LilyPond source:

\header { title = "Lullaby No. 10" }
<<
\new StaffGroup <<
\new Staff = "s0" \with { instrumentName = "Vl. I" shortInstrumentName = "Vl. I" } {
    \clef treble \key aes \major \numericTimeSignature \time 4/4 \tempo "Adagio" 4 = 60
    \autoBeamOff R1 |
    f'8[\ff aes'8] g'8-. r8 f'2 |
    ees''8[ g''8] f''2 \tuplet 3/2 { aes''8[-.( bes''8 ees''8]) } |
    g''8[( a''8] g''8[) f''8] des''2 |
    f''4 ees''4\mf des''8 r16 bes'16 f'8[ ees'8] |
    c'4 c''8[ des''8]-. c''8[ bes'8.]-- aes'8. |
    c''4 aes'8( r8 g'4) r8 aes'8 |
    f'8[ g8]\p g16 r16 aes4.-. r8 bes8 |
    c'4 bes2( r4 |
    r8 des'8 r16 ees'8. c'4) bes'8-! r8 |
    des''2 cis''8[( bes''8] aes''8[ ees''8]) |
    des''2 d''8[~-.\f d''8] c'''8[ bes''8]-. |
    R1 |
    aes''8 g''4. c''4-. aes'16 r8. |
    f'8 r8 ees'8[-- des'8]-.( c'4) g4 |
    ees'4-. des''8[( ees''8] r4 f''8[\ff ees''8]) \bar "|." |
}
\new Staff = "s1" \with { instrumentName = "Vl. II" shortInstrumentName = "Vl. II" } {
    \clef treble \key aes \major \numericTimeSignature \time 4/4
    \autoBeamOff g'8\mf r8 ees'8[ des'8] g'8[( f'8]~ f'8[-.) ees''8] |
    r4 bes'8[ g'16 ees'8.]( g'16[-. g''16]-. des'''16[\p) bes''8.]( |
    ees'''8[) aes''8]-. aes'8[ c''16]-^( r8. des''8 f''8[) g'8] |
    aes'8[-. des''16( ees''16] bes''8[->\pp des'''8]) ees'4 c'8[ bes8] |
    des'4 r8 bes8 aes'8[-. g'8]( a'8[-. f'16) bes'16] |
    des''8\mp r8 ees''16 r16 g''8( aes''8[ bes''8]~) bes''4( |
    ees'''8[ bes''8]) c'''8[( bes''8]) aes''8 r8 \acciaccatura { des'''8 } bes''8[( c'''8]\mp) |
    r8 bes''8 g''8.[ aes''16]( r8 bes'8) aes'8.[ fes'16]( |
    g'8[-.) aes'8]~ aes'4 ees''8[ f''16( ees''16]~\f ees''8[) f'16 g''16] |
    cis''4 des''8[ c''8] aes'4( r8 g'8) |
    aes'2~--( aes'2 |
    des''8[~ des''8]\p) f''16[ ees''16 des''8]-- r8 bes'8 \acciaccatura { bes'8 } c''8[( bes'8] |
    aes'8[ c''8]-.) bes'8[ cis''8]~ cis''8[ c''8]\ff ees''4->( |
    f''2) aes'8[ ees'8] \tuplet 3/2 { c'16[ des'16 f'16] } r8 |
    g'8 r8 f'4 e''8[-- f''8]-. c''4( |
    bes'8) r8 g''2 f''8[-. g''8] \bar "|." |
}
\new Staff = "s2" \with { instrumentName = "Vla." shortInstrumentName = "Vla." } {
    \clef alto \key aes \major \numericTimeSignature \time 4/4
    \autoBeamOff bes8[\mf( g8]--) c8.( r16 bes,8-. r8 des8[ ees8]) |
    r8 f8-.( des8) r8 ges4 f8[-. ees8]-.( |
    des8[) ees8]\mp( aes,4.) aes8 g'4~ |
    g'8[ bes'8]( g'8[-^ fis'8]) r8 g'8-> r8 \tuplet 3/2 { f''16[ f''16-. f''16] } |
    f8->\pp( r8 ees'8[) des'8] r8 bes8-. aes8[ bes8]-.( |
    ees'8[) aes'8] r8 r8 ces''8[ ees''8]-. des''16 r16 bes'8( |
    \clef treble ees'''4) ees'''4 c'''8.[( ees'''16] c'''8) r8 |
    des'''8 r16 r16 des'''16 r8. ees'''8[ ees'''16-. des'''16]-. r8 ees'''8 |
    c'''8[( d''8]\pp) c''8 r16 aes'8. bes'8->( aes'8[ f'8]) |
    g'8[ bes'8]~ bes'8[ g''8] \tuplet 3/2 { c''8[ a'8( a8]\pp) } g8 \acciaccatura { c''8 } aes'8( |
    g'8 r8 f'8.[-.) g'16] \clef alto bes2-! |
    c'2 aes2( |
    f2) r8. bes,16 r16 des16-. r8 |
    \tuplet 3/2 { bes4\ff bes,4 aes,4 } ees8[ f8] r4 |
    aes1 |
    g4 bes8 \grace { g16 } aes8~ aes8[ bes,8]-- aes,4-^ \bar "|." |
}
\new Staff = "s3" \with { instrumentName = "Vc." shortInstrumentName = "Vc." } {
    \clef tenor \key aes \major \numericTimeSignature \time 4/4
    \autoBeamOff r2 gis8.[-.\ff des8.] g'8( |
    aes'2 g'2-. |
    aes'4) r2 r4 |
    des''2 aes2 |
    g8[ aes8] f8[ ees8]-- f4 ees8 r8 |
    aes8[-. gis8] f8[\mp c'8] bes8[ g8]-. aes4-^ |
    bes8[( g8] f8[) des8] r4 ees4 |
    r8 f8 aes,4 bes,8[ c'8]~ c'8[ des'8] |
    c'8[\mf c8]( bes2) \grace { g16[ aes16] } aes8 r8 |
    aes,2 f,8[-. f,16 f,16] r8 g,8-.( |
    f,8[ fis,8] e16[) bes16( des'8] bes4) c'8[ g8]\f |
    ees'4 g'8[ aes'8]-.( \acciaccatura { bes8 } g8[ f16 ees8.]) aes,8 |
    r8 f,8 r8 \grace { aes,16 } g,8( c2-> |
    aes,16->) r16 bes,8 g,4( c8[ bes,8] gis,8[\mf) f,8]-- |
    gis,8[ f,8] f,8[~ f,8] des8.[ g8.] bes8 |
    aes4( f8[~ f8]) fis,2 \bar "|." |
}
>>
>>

Directions:
Pick out every line of the listing above that contains the string "tuplet".

Written solution:
    ees''8[ g''8] f''2 \tuplet 3/2 { aes''8[-.( bes''8 ees''8]) } |
    f''2) aes'8[ ees'8] \tuplet 3/2 { c'16[ des'16 f'16] } r8 |
    g'8[ bes'8]( g'8[-^ fis'8]) r8 g'8-> r8 \tuplet 3/2 { f''16[ f''16-. f''16] } |
    g'8[ bes'8]~ bes'8[ g''8] \tuplet 3/2 { c''8[ a'8( a8]\pp) } g8 \acciaccatura { c''8 } aes'8( |
    \tuplet 3/2 { bes4\ff bes,4 aes,4 } ees8[ f8] r4 |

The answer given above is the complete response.